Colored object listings
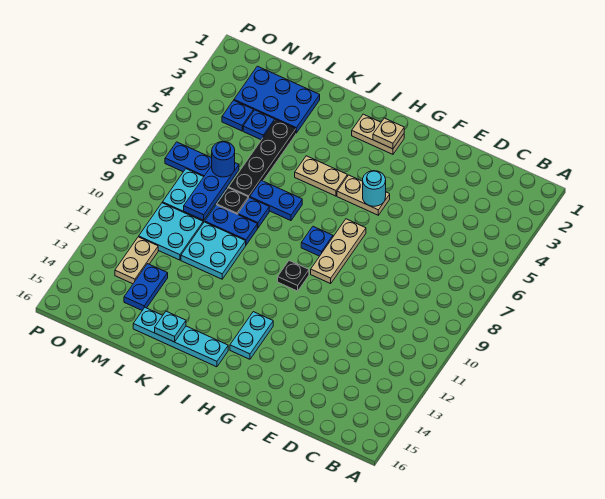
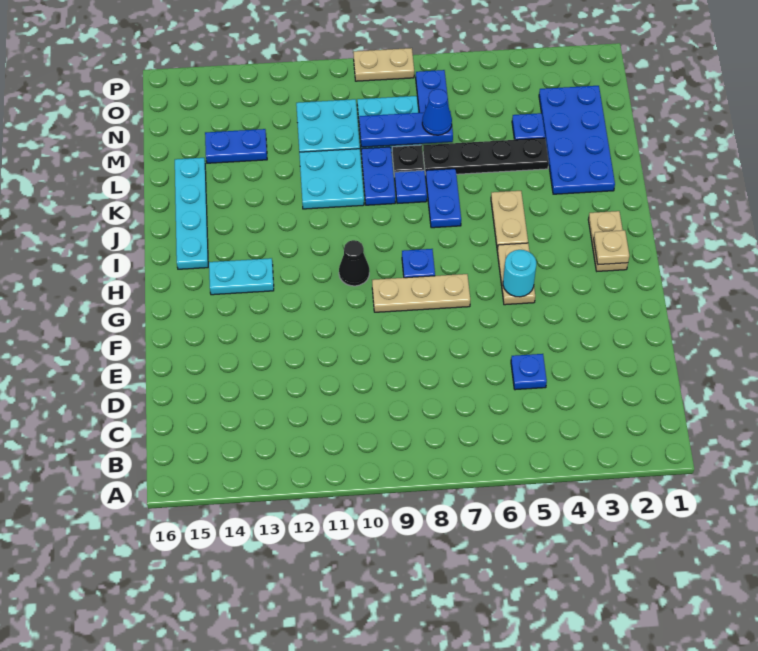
black plate H10 level 1 -> black cone H10 level 1
cyan plate K15 level 2 -> none
blue plate L2:N3 level 1 -> blue plate K2:N3 level 1
blue round brick M7 level 3 -> blue cone M7 level 3
blue plate N4 level 1 -> blue plate D5 level 1
tan plate N12:N13 level 1 -> tan plate P8:P9 level 1

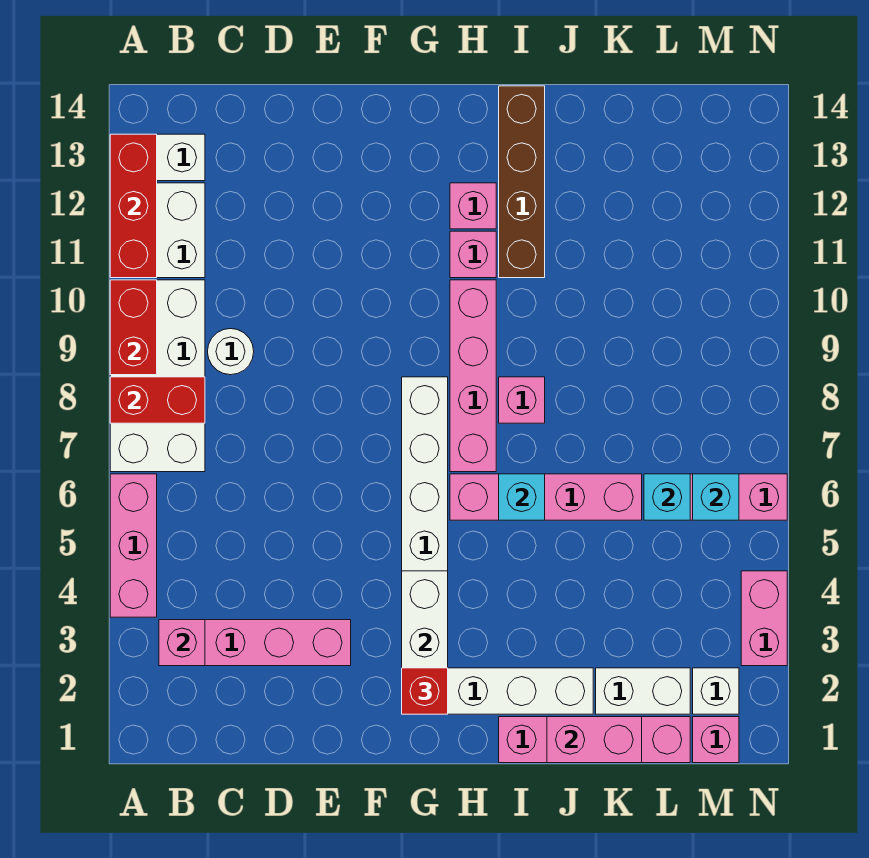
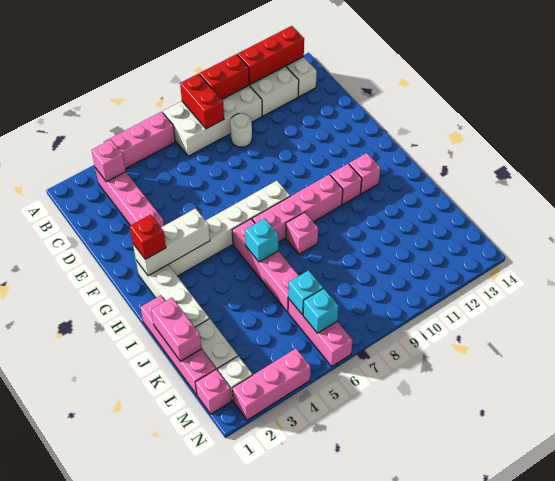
brown brick I11:I14 level 1 -> none
pink brick N3:N4 level 1 -> pink brick N2:N4 level 1

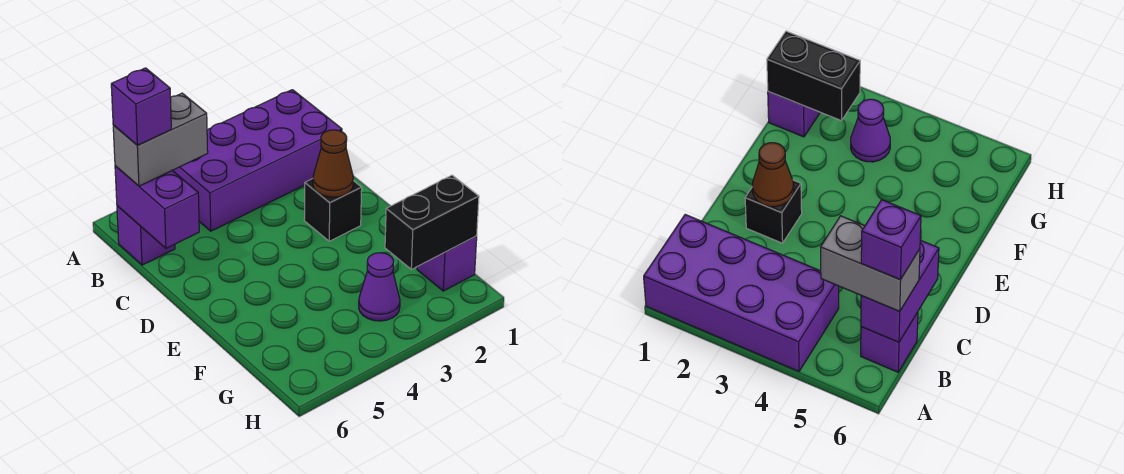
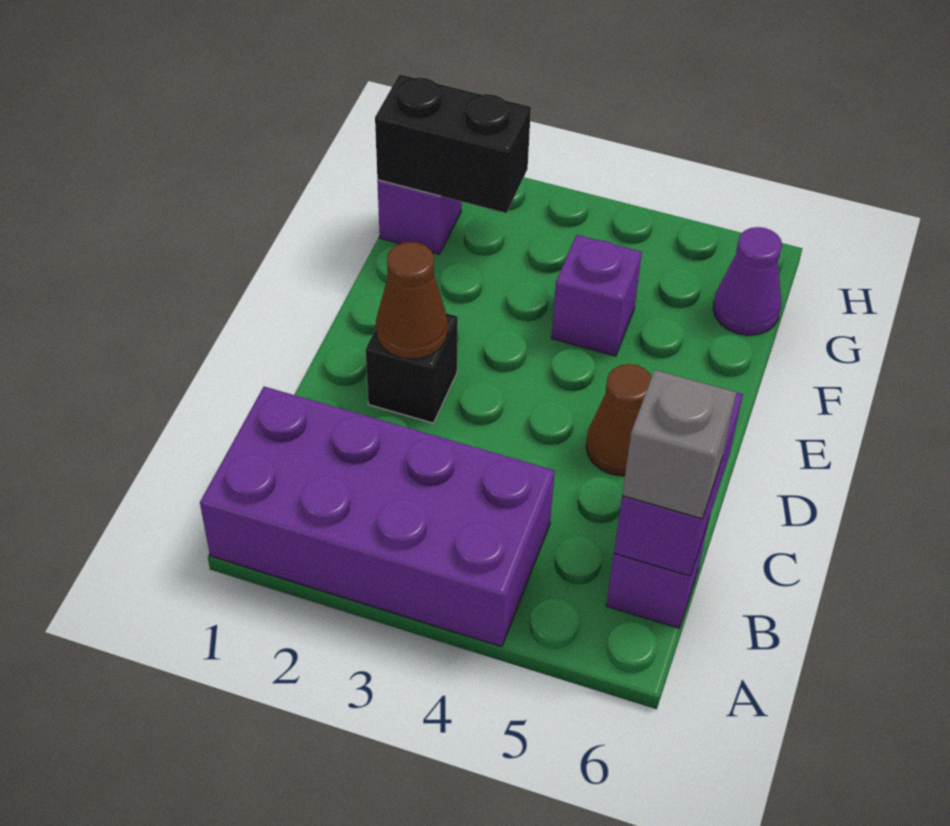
grey brick B5:B6 level 3 -> grey brick B6 level 3
purple brick B6 level 4 -> purple brick F4 level 1
none -> brown cone D5 level 1
purple cone G3 level 1 -> purple cone G6 level 1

Task objective: Search the entries above for the string "none". Copy each line in which it appears.

Task solution:
cyan plate K15 level 2 -> none
brown brick I11:I14 level 1 -> none
none -> brown cone D5 level 1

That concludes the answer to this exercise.